+++ Data records +++
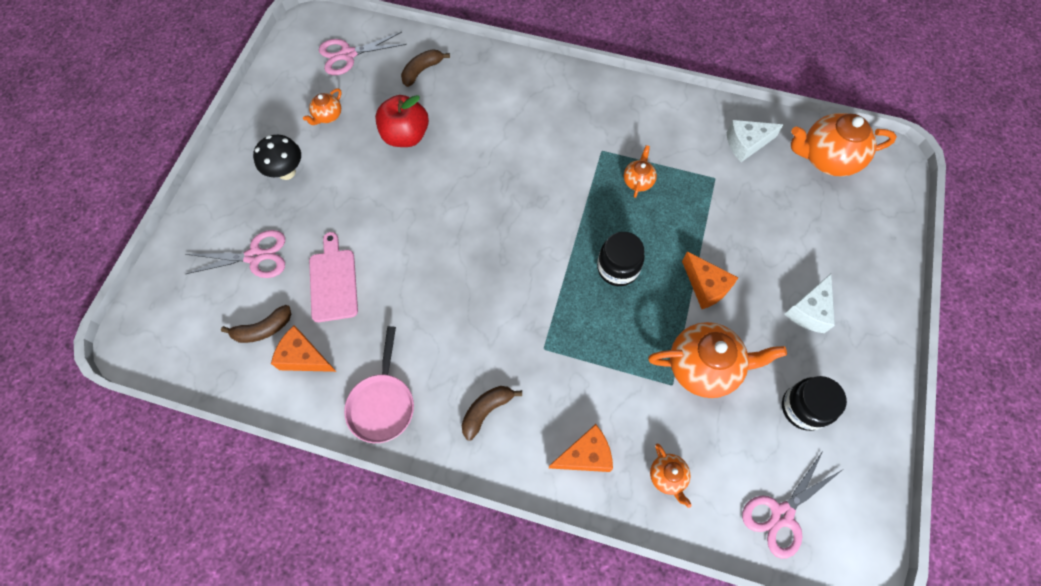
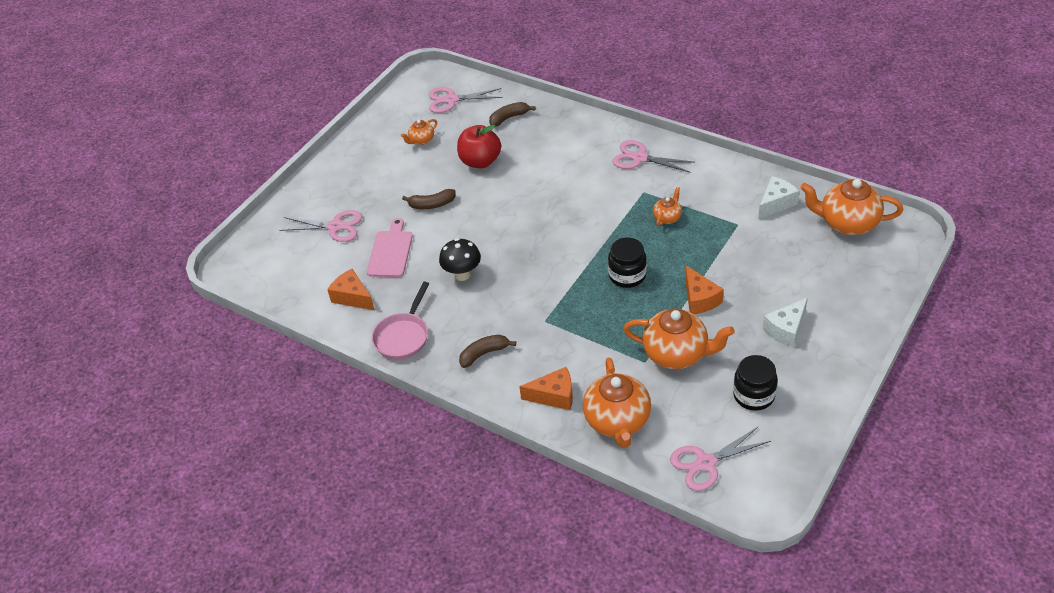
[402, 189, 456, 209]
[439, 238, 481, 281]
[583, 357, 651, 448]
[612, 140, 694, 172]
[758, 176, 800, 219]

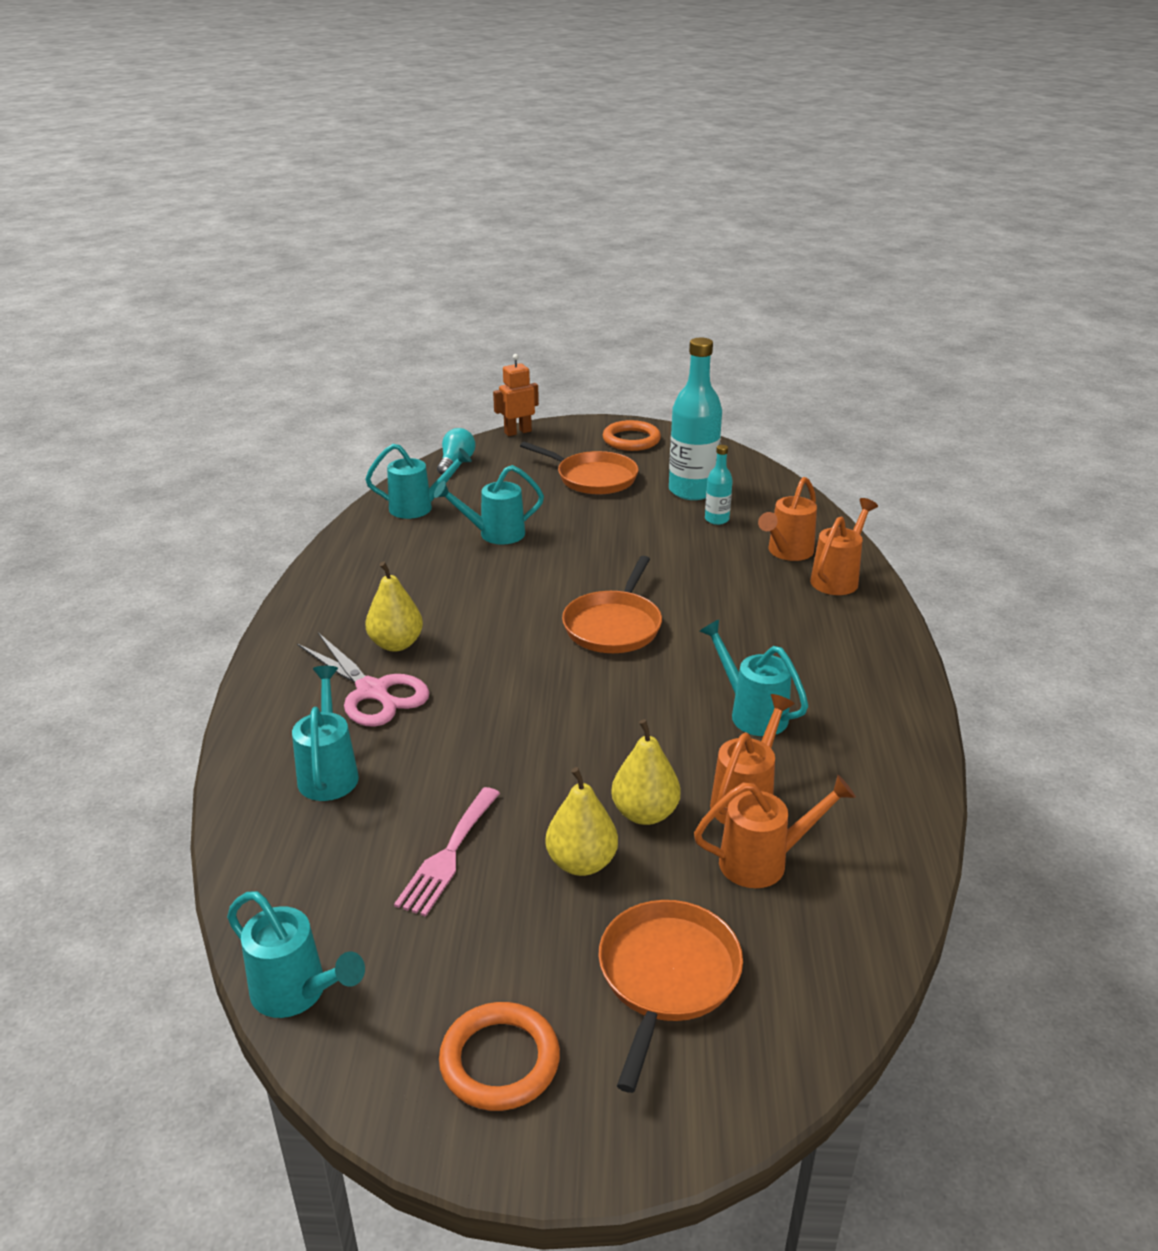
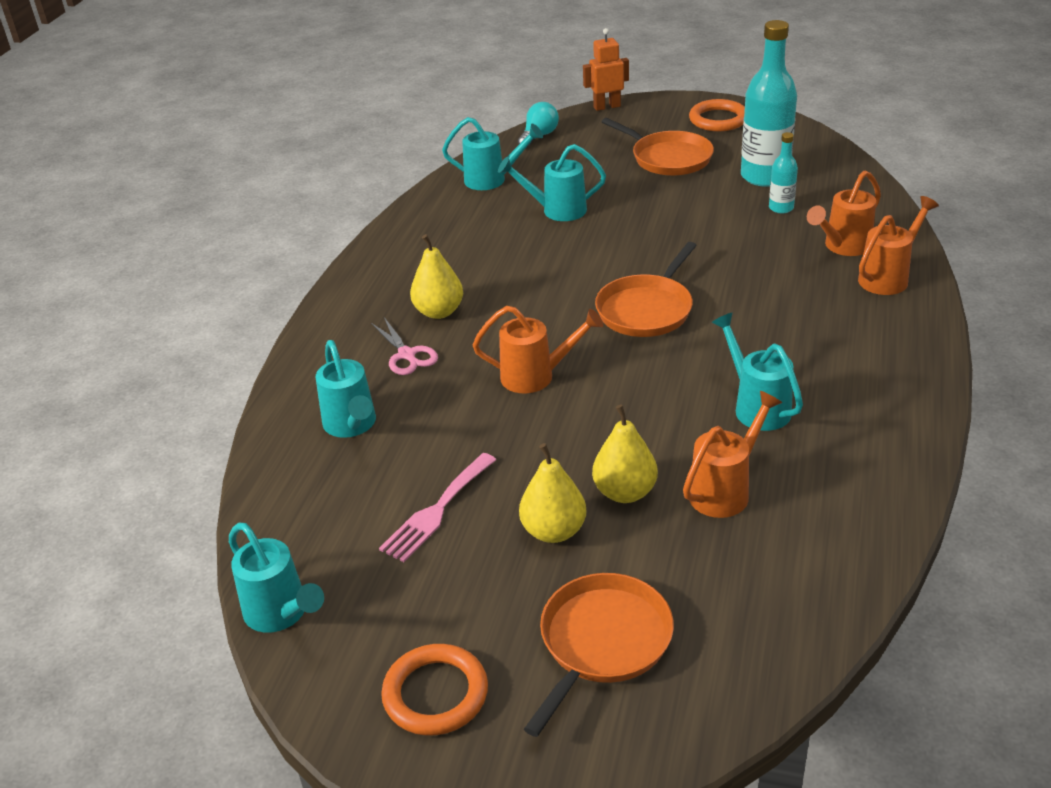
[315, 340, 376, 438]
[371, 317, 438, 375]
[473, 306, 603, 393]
+++
Task prompt >>
In your copy of the listing, please omit the pictures and keep every word exact.

Exercise response >>
[402, 189, 456, 209]
[439, 238, 481, 281]
[583, 357, 651, 448]
[612, 140, 694, 172]
[758, 176, 800, 219]

[315, 340, 376, 438]
[371, 317, 438, 375]
[473, 306, 603, 393]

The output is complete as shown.